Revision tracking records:
-- Opening Marker --

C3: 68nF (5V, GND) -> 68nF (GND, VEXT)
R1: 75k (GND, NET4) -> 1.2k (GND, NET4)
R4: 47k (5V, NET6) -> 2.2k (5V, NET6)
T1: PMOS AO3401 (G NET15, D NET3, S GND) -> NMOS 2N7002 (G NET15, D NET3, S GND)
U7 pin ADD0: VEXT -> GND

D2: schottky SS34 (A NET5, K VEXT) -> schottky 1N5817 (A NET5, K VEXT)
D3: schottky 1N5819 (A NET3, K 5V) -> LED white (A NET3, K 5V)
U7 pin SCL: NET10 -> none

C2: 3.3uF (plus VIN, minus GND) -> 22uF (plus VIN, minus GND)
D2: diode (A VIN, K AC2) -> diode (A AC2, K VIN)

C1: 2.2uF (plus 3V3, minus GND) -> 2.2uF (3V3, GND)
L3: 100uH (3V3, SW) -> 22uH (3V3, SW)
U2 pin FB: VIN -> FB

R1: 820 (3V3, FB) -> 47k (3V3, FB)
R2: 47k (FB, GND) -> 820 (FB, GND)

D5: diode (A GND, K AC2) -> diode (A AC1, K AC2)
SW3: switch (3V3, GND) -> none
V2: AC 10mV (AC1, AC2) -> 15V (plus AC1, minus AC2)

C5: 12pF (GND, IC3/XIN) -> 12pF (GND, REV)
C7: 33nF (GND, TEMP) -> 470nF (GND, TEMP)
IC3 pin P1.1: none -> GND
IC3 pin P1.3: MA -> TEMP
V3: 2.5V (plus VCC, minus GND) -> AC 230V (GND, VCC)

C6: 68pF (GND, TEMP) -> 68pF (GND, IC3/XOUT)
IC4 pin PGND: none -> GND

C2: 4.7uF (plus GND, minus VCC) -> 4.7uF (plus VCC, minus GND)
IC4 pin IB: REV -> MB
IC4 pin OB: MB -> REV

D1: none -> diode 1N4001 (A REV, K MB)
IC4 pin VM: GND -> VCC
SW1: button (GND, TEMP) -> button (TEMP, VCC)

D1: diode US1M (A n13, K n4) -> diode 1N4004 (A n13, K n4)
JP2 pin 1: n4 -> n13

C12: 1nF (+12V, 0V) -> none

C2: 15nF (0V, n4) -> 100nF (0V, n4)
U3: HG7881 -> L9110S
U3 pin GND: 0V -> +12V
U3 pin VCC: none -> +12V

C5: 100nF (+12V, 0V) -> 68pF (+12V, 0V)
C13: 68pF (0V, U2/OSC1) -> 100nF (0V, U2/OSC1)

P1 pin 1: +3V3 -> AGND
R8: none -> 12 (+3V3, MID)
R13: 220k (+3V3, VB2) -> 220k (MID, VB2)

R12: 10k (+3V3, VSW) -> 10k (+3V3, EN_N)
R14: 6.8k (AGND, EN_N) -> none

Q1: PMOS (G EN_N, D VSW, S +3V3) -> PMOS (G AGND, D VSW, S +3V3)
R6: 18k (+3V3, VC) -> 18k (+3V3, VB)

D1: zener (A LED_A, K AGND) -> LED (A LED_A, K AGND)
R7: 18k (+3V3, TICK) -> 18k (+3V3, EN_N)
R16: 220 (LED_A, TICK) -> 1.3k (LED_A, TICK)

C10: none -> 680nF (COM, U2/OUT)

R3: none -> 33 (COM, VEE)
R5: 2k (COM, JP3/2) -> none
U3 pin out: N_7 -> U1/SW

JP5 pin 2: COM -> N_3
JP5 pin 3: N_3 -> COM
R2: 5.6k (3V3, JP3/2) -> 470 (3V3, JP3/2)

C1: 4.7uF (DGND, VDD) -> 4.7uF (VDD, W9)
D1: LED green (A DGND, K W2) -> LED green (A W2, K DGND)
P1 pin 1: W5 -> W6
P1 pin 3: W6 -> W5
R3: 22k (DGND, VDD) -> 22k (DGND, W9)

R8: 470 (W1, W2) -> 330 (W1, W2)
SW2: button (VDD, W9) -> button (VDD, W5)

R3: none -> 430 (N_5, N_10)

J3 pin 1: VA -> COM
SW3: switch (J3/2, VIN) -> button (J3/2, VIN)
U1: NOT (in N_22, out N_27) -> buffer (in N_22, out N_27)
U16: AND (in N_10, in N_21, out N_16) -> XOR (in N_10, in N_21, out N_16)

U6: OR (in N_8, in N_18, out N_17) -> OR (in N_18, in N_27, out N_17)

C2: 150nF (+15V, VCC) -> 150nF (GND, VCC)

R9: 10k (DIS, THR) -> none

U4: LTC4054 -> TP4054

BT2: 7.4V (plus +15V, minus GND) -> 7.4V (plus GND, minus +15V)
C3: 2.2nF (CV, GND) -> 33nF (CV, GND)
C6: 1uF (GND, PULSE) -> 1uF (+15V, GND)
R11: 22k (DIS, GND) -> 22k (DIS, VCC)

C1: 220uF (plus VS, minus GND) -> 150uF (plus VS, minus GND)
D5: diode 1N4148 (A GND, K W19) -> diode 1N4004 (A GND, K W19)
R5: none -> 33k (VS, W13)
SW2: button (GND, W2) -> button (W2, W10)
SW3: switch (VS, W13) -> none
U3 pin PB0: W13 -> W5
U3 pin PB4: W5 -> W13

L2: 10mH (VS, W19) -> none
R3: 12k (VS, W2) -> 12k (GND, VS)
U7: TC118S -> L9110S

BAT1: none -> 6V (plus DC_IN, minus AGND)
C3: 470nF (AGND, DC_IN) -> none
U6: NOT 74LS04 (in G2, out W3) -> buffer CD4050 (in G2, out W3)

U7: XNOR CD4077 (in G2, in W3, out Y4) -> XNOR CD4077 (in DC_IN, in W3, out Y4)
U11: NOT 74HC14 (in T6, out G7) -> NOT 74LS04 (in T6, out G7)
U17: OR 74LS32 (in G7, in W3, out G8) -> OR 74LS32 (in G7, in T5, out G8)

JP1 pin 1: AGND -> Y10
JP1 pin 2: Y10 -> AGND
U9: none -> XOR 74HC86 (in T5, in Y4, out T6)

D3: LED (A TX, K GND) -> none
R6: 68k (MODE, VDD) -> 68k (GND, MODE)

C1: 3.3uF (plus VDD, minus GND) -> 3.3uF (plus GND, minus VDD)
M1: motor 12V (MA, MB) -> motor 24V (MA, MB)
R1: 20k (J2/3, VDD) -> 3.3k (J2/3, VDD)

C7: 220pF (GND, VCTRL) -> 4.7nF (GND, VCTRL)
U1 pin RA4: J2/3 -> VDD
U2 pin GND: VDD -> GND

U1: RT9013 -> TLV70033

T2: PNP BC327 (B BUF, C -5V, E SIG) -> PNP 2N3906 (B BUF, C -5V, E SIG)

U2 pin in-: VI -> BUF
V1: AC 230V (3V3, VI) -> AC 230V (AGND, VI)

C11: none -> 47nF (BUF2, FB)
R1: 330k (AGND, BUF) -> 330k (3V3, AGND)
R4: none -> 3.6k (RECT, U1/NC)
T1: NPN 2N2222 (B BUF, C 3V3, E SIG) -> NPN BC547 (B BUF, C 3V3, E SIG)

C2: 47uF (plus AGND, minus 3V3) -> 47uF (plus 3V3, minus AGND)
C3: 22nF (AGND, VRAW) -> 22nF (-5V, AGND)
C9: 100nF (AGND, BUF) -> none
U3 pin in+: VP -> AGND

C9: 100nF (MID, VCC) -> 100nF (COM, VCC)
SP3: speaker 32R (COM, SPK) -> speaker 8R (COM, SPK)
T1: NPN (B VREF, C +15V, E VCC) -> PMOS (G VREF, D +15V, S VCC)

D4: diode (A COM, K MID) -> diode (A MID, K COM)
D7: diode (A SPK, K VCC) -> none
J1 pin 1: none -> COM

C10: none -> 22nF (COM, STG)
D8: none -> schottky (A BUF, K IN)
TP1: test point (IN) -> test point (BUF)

-- Closing Marker --

[TASK OBJECTIVE] All of the records should be transcribed exactly, with nothing left out.

[ANSWER SPACE]
C3: 68nF (5V, GND) -> 68nF (GND, VEXT)
R1: 75k (GND, NET4) -> 1.2k (GND, NET4)
R4: 47k (5V, NET6) -> 2.2k (5V, NET6)
T1: PMOS AO3401 (G NET15, D NET3, S GND) -> NMOS 2N7002 (G NET15, D NET3, S GND)
U7 pin ADD0: VEXT -> GND

D2: schottky SS34 (A NET5, K VEXT) -> schottky 1N5817 (A NET5, K VEXT)
D3: schottky 1N5819 (A NET3, K 5V) -> LED white (A NET3, K 5V)
U7 pin SCL: NET10 -> none

C2: 3.3uF (plus VIN, minus GND) -> 22uF (plus VIN, minus GND)
D2: diode (A VIN, K AC2) -> diode (A AC2, K VIN)

C1: 2.2uF (plus 3V3, minus GND) -> 2.2uF (3V3, GND)
L3: 100uH (3V3, SW) -> 22uH (3V3, SW)
U2 pin FB: VIN -> FB

R1: 820 (3V3, FB) -> 47k (3V3, FB)
R2: 47k (FB, GND) -> 820 (FB, GND)

D5: diode (A GND, K AC2) -> diode (A AC1, K AC2)
SW3: switch (3V3, GND) -> none
V2: AC 10mV (AC1, AC2) -> 15V (plus AC1, minus AC2)

C5: 12pF (GND, IC3/XIN) -> 12pF (GND, REV)
C7: 33nF (GND, TEMP) -> 470nF (GND, TEMP)
IC3 pin P1.1: none -> GND
IC3 pin P1.3: MA -> TEMP
V3: 2.5V (plus VCC, minus GND) -> AC 230V (GND, VCC)

C6: 68pF (GND, TEMP) -> 68pF (GND, IC3/XOUT)
IC4 pin PGND: none -> GND

C2: 4.7uF (plus GND, minus VCC) -> 4.7uF (plus VCC, minus GND)
IC4 pin IB: REV -> MB
IC4 pin OB: MB -> REV

D1: none -> diode 1N4001 (A REV, K MB)
IC4 pin VM: GND -> VCC
SW1: button (GND, TEMP) -> button (TEMP, VCC)

D1: diode US1M (A n13, K n4) -> diode 1N4004 (A n13, K n4)
JP2 pin 1: n4 -> n13

C12: 1nF (+12V, 0V) -> none

C2: 15nF (0V, n4) -> 100nF (0V, n4)
U3: HG7881 -> L9110S
U3 pin GND: 0V -> +12V
U3 pin VCC: none -> +12V

C5: 100nF (+12V, 0V) -> 68pF (+12V, 0V)
C13: 68pF (0V, U2/OSC1) -> 100nF (0V, U2/OSC1)

P1 pin 1: +3V3 -> AGND
R8: none -> 12 (+3V3, MID)
R13: 220k (+3V3, VB2) -> 220k (MID, VB2)

R12: 10k (+3V3, VSW) -> 10k (+3V3, EN_N)
R14: 6.8k (AGND, EN_N) -> none

Q1: PMOS (G EN_N, D VSW, S +3V3) -> PMOS (G AGND, D VSW, S +3V3)
R6: 18k (+3V3, VC) -> 18k (+3V3, VB)

D1: zener (A LED_A, K AGND) -> LED (A LED_A, K AGND)
R7: 18k (+3V3, TICK) -> 18k (+3V3, EN_N)
R16: 220 (LED_A, TICK) -> 1.3k (LED_A, TICK)

C10: none -> 680nF (COM, U2/OUT)

R3: none -> 33 (COM, VEE)
R5: 2k (COM, JP3/2) -> none
U3 pin out: N_7 -> U1/SW

JP5 pin 2: COM -> N_3
JP5 pin 3: N_3 -> COM
R2: 5.6k (3V3, JP3/2) -> 470 (3V3, JP3/2)

C1: 4.7uF (DGND, VDD) -> 4.7uF (VDD, W9)
D1: LED green (A DGND, K W2) -> LED green (A W2, K DGND)
P1 pin 1: W5 -> W6
P1 pin 3: W6 -> W5
R3: 22k (DGND, VDD) -> 22k (DGND, W9)

R8: 470 (W1, W2) -> 330 (W1, W2)
SW2: button (VDD, W9) -> button (VDD, W5)

R3: none -> 430 (N_5, N_10)

J3 pin 1: VA -> COM
SW3: switch (J3/2, VIN) -> button (J3/2, VIN)
U1: NOT (in N_22, out N_27) -> buffer (in N_22, out N_27)
U16: AND (in N_10, in N_21, out N_16) -> XOR (in N_10, in N_21, out N_16)

U6: OR (in N_8, in N_18, out N_17) -> OR (in N_18, in N_27, out N_17)

C2: 150nF (+15V, VCC) -> 150nF (GND, VCC)

R9: 10k (DIS, THR) -> none

U4: LTC4054 -> TP4054

BT2: 7.4V (plus +15V, minus GND) -> 7.4V (plus GND, minus +15V)
C3: 2.2nF (CV, GND) -> 33nF (CV, GND)
C6: 1uF (GND, PULSE) -> 1uF (+15V, GND)
R11: 22k (DIS, GND) -> 22k (DIS, VCC)

C1: 220uF (plus VS, minus GND) -> 150uF (plus VS, minus GND)
D5: diode 1N4148 (A GND, K W19) -> diode 1N4004 (A GND, K W19)
R5: none -> 33k (VS, W13)
SW2: button (GND, W2) -> button (W2, W10)
SW3: switch (VS, W13) -> none
U3 pin PB0: W13 -> W5
U3 pin PB4: W5 -> W13

L2: 10mH (VS, W19) -> none
R3: 12k (VS, W2) -> 12k (GND, VS)
U7: TC118S -> L9110S

BAT1: none -> 6V (plus DC_IN, minus AGND)
C3: 470nF (AGND, DC_IN) -> none
U6: NOT 74LS04 (in G2, out W3) -> buffer CD4050 (in G2, out W3)

U7: XNOR CD4077 (in G2, in W3, out Y4) -> XNOR CD4077 (in DC_IN, in W3, out Y4)
U11: NOT 74HC14 (in T6, out G7) -> NOT 74LS04 (in T6, out G7)
U17: OR 74LS32 (in G7, in W3, out G8) -> OR 74LS32 (in G7, in T5, out G8)

JP1 pin 1: AGND -> Y10
JP1 pin 2: Y10 -> AGND
U9: none -> XOR 74HC86 (in T5, in Y4, out T6)

D3: LED (A TX, K GND) -> none
R6: 68k (MODE, VDD) -> 68k (GND, MODE)

C1: 3.3uF (plus VDD, minus GND) -> 3.3uF (plus GND, minus VDD)
M1: motor 12V (MA, MB) -> motor 24V (MA, MB)
R1: 20k (J2/3, VDD) -> 3.3k (J2/3, VDD)

C7: 220pF (GND, VCTRL) -> 4.7nF (GND, VCTRL)
U1 pin RA4: J2/3 -> VDD
U2 pin GND: VDD -> GND

U1: RT9013 -> TLV70033

T2: PNP BC327 (B BUF, C -5V, E SIG) -> PNP 2N3906 (B BUF, C -5V, E SIG)

U2 pin in-: VI -> BUF
V1: AC 230V (3V3, VI) -> AC 230V (AGND, VI)

C11: none -> 47nF (BUF2, FB)
R1: 330k (AGND, BUF) -> 330k (3V3, AGND)
R4: none -> 3.6k (RECT, U1/NC)
T1: NPN 2N2222 (B BUF, C 3V3, E SIG) -> NPN BC547 (B BUF, C 3V3, E SIG)

C2: 47uF (plus AGND, minus 3V3) -> 47uF (plus 3V3, minus AGND)
C3: 22nF (AGND, VRAW) -> 22nF (-5V, AGND)
C9: 100nF (AGND, BUF) -> none
U3 pin in+: VP -> AGND

C9: 100nF (MID, VCC) -> 100nF (COM, VCC)
SP3: speaker 32R (COM, SPK) -> speaker 8R (COM, SPK)
T1: NPN (B VREF, C +15V, E VCC) -> PMOS (G VREF, D +15V, S VCC)

D4: diode (A COM, K MID) -> diode (A MID, K COM)
D7: diode (A SPK, K VCC) -> none
J1 pin 1: none -> COM

C10: none -> 22nF (COM, STG)
D8: none -> schottky (A BUF, K IN)
TP1: test point (IN) -> test point (BUF)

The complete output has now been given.